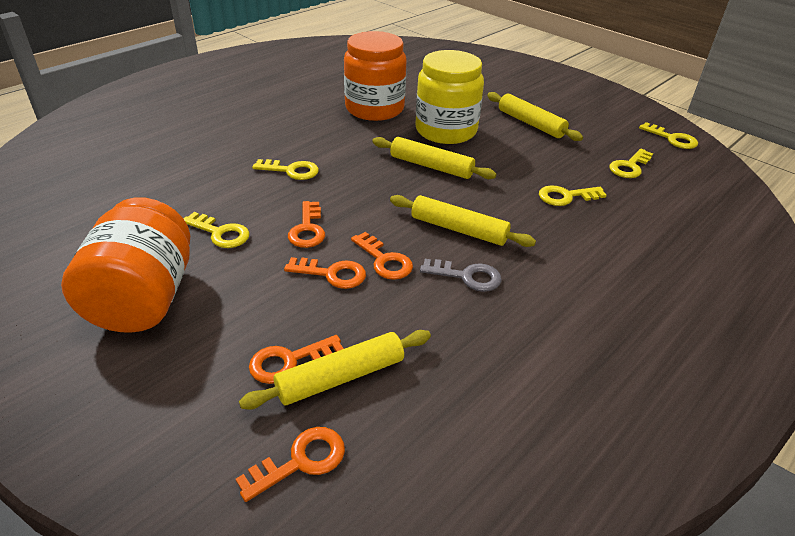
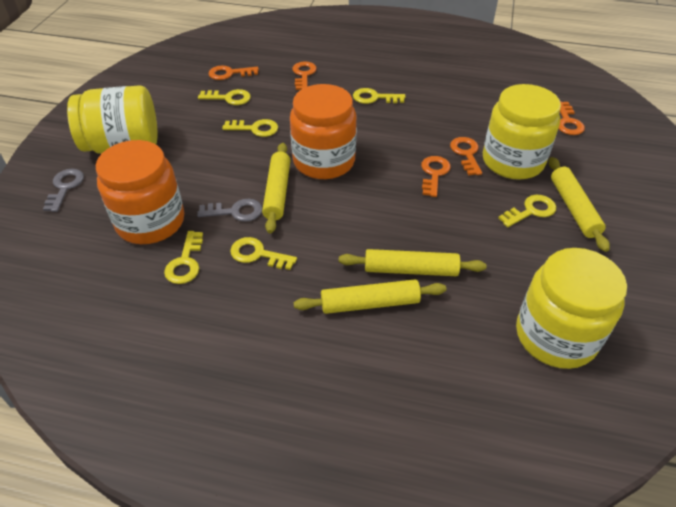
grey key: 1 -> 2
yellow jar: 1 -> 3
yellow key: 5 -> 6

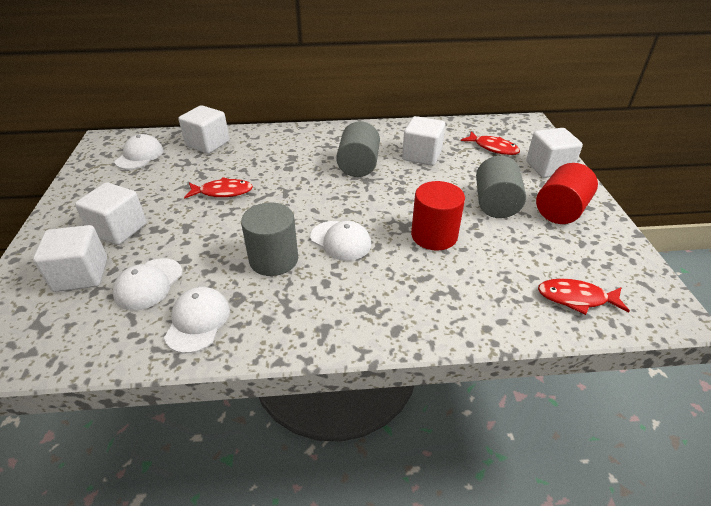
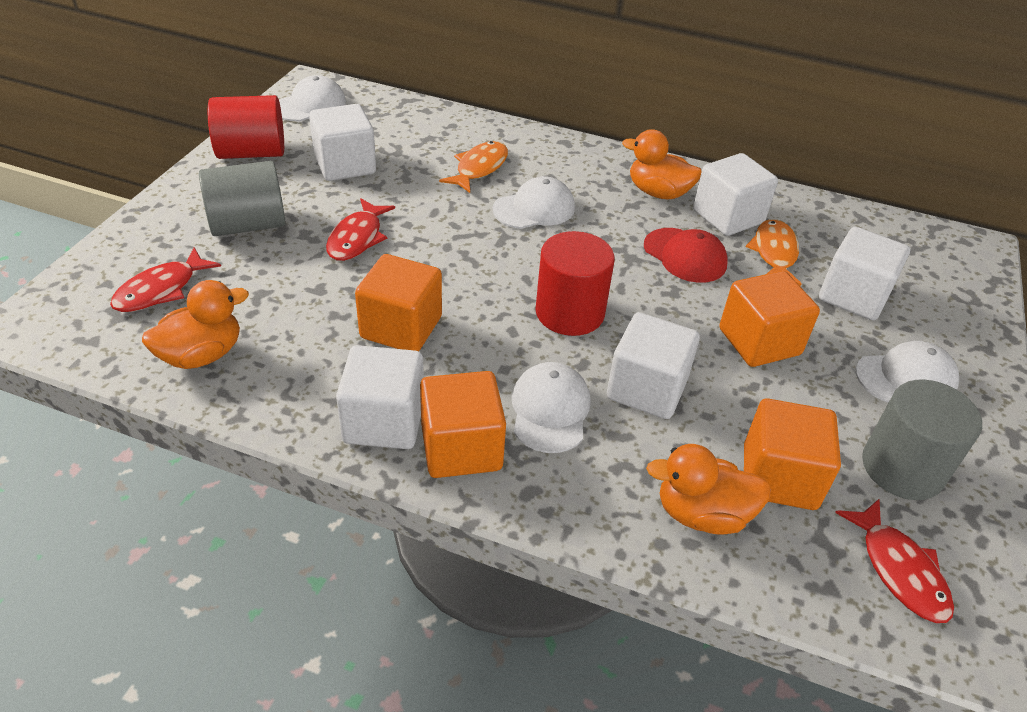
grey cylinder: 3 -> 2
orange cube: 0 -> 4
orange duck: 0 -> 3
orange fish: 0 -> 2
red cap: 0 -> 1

---

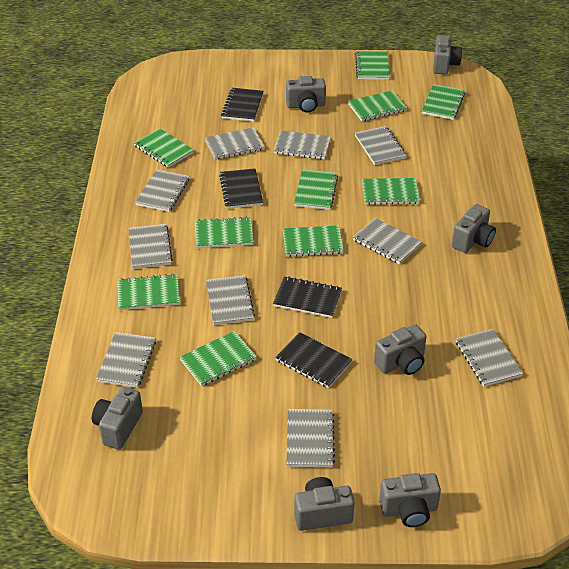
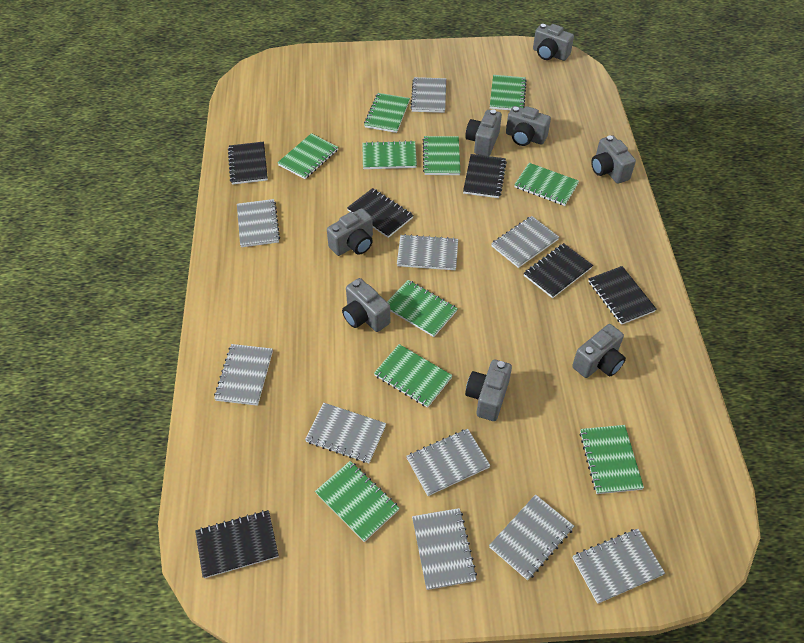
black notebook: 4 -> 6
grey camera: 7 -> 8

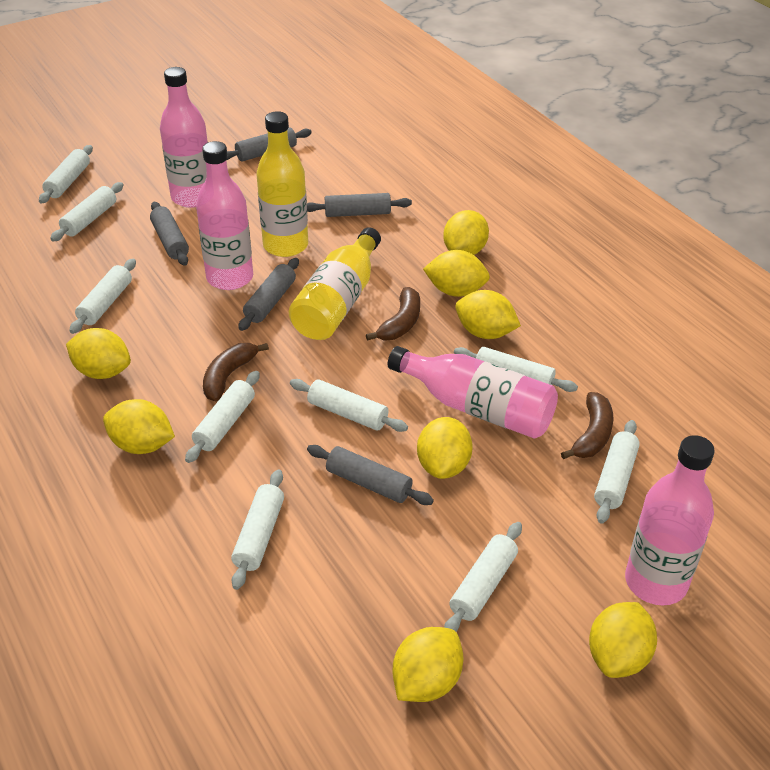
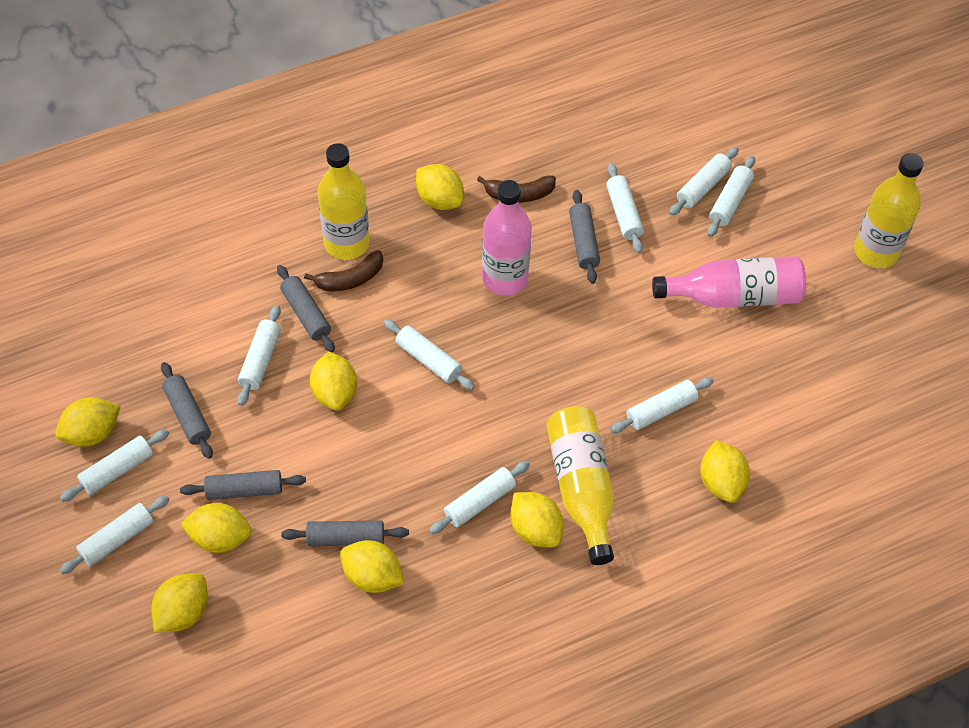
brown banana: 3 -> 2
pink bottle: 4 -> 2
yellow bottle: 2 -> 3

==

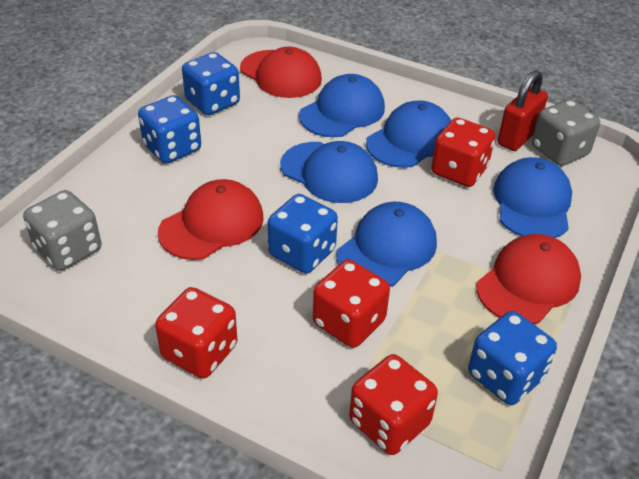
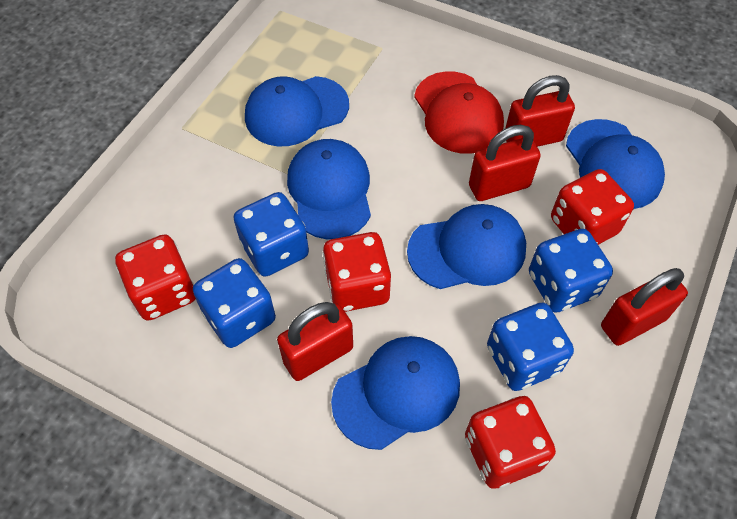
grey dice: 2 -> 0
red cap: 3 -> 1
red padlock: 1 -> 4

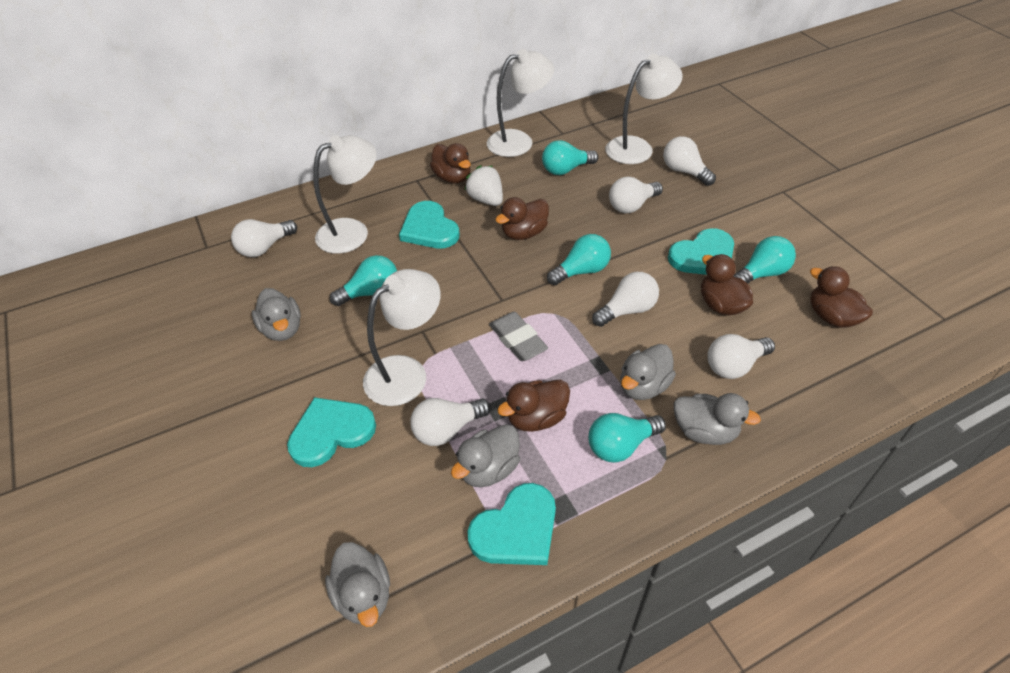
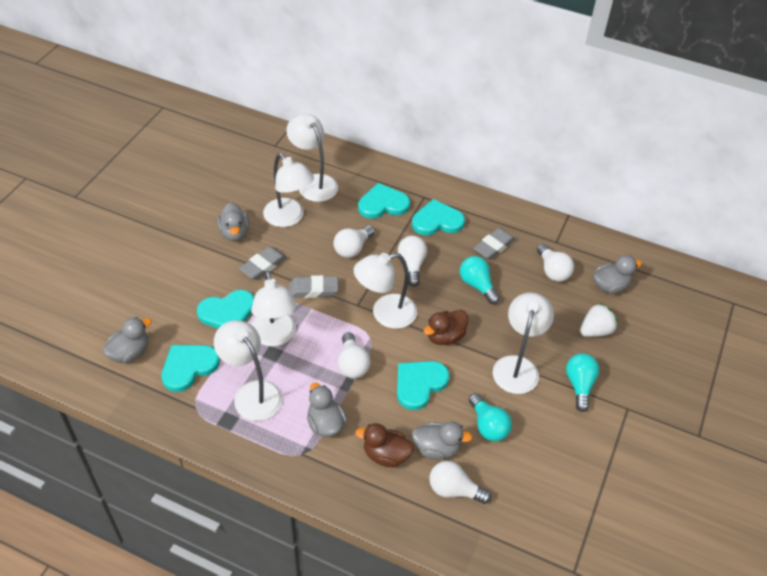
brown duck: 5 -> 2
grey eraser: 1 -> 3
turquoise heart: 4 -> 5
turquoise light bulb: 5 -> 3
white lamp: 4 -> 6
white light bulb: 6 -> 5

ASSIGNMENT:
Tally the lines in the records that hold the word "turquoise". Give only the total.

TASK RESPONSE:
2